Copy out, from the entries below, each line that holds the string "minus".

******************************

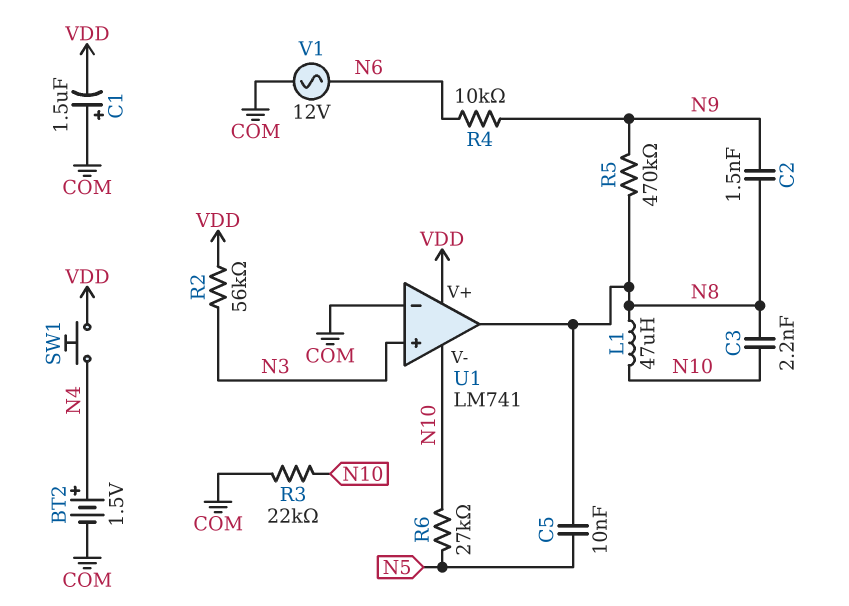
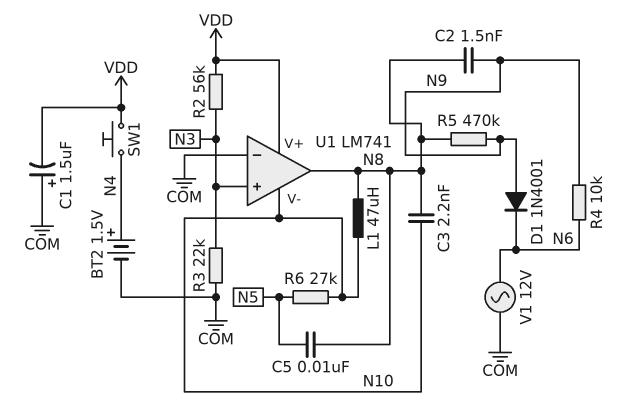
D1: none -> diode 1N4001 (A N9, K N6)
R3: 22k (COM, N10) -> 22k (COM, N3)

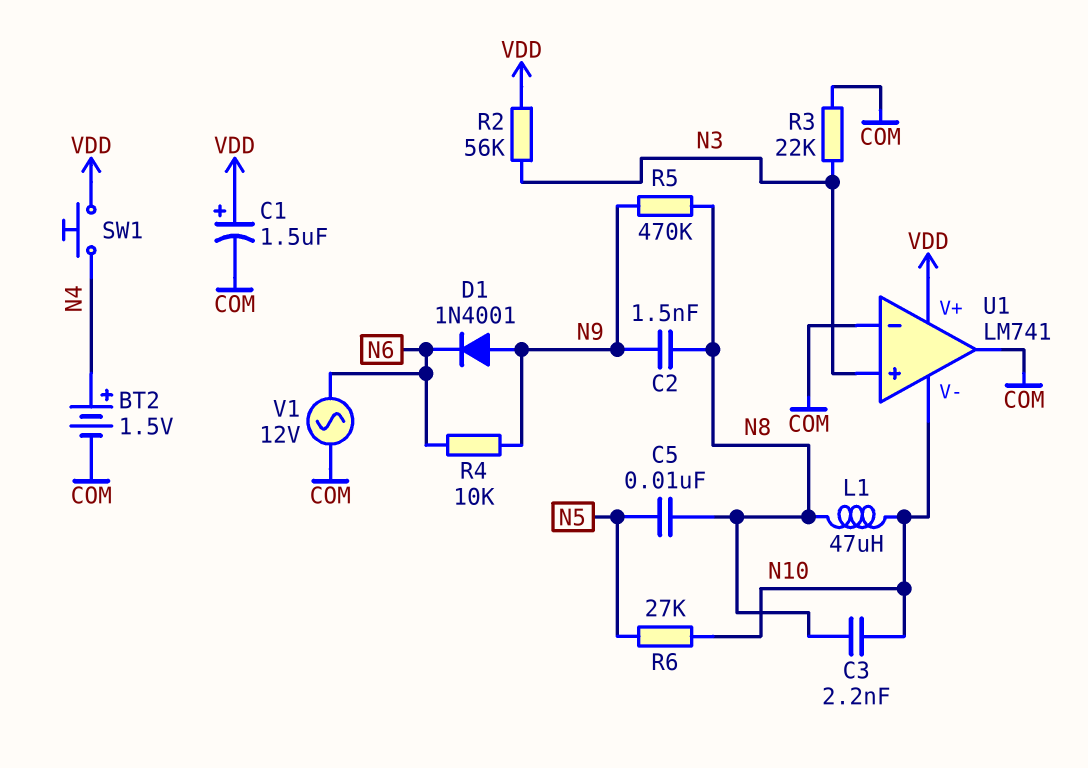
C1: 1.5uF (plus COM, minus VDD) -> 1.5uF (plus VDD, minus COM)
U1 pin out: N8 -> COM

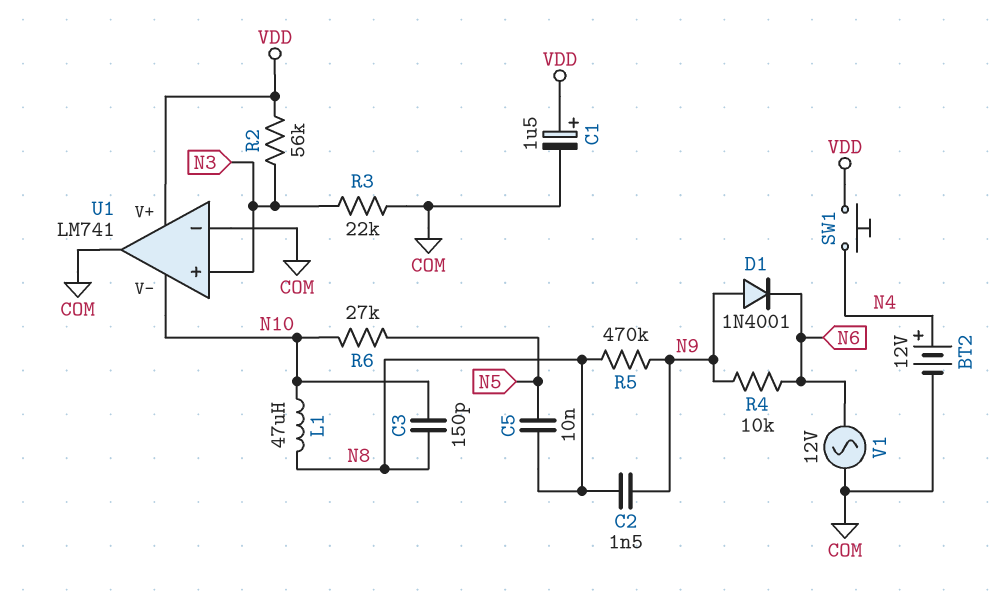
BT2: 1.5V (plus N4, minus COM) -> 12V (plus N4, minus COM)
C3: 2.2nF (N8, N10) -> 150pF (N8, N10)

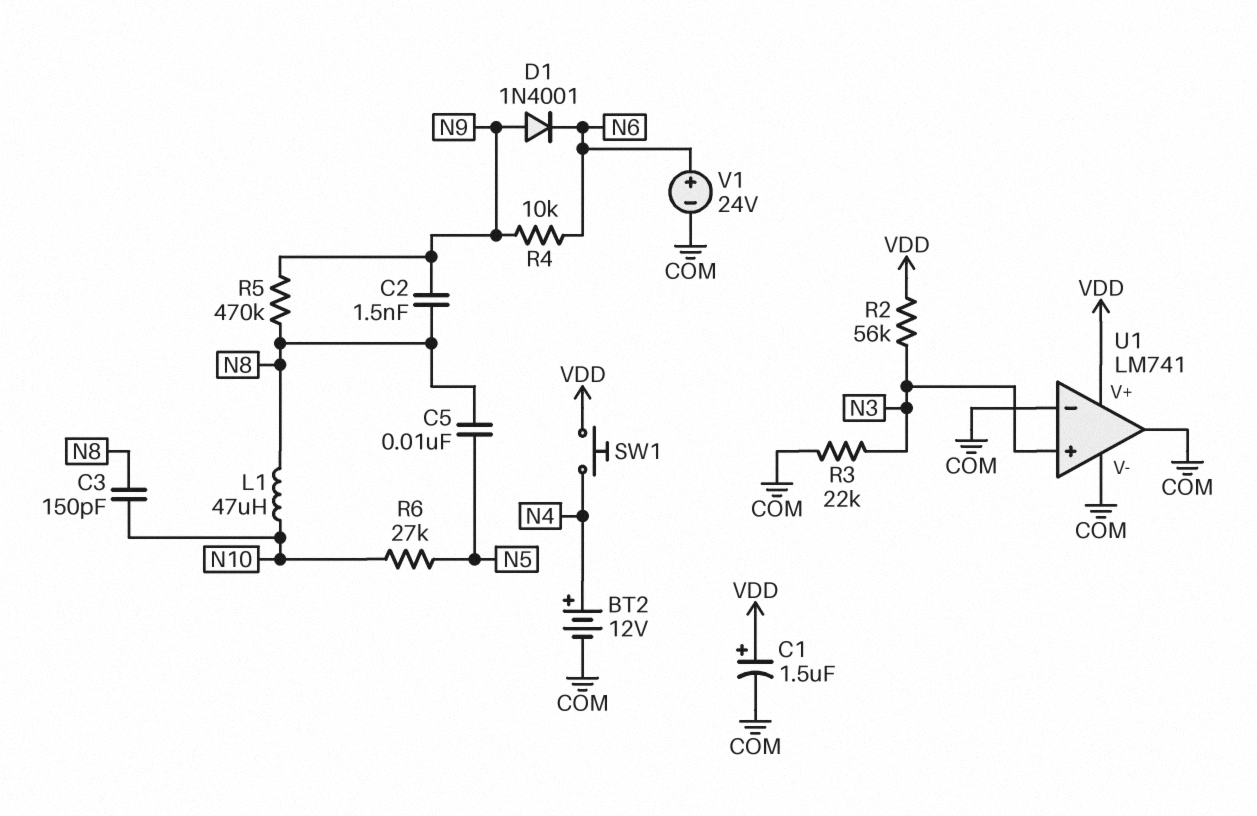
U1 pin V-: N10 -> COM
V1: AC 12V (COM, N6) -> 24V (plus N6, minus COM)

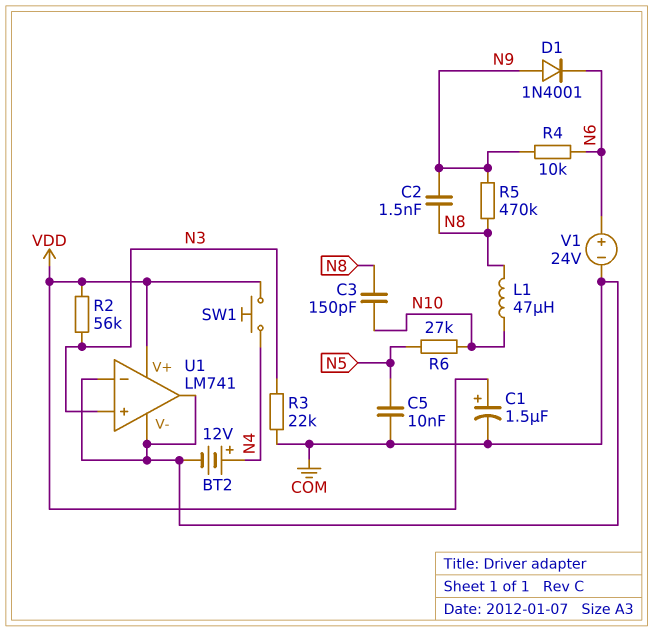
C5: 10nF (N5, N8) -> 10nF (COM, N5)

******************************

**Answer for the task:**
C1: 1.5uF (plus COM, minus VDD) -> 1.5uF (plus VDD, minus COM)
BT2: 1.5V (plus N4, minus COM) -> 12V (plus N4, minus COM)
V1: AC 12V (COM, N6) -> 24V (plus N6, minus COM)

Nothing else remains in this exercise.